### Problem description:
Please return every line below that contains the string "moved".

*** Listed entries ***

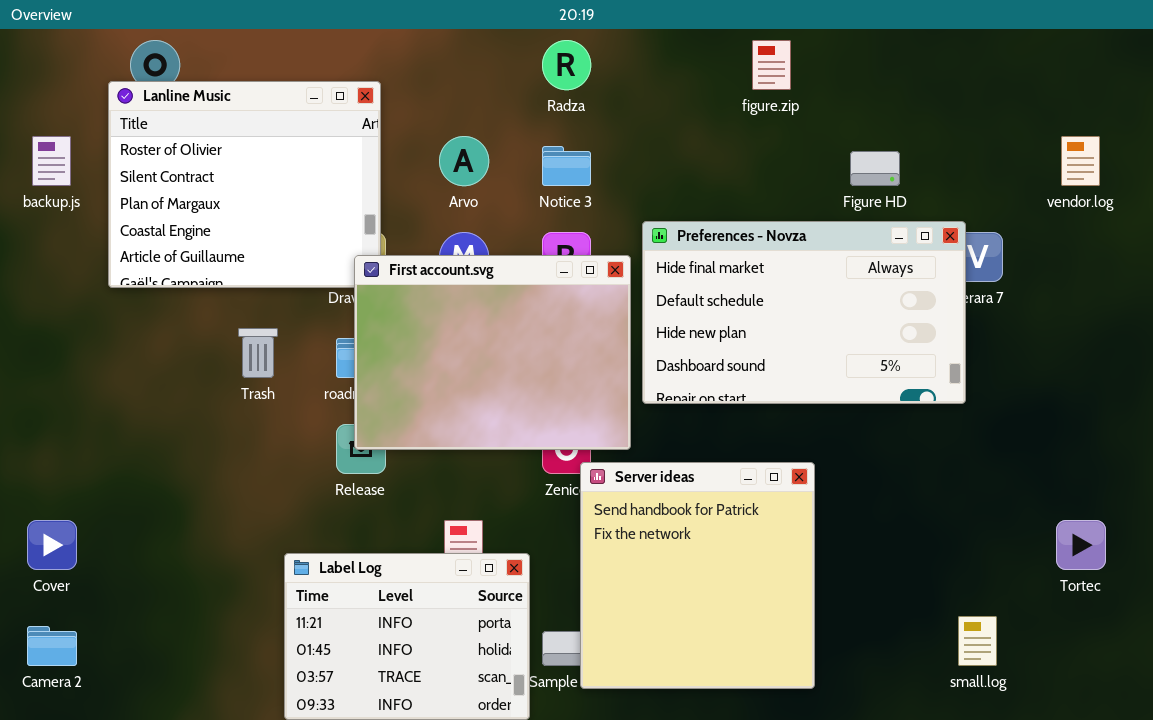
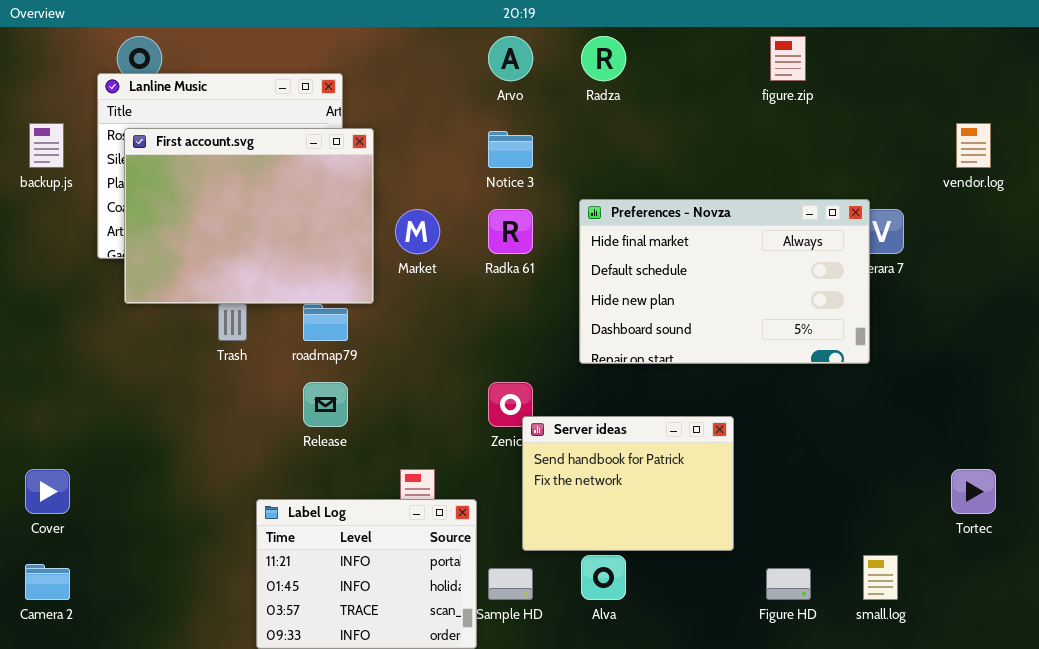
Radza: [542,40,591,90] -> [581,36,626,81], moved
figure.zip: [752,40,791,90] -> [770,36,806,81], moved
Arvo: [439,136,489,186] -> [488,36,533,81], moved
Figure HD: [850,151,900,186] -> [766,568,811,600], moved
First account.svg: [354,255,631,450] -> [124,128,374,304], moved
Server ideas: [580,462,815,689] -> [522,416,734,551], resized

*** End of Listed entries ***

### Expected answer:
Radza: [542,40,591,90] -> [581,36,626,81], moved
figure.zip: [752,40,791,90] -> [770,36,806,81], moved
Arvo: [439,136,489,186] -> [488,36,533,81], moved
Figure HD: [850,151,900,186] -> [766,568,811,600], moved
First account.svg: [354,255,631,450] -> [124,128,374,304], moved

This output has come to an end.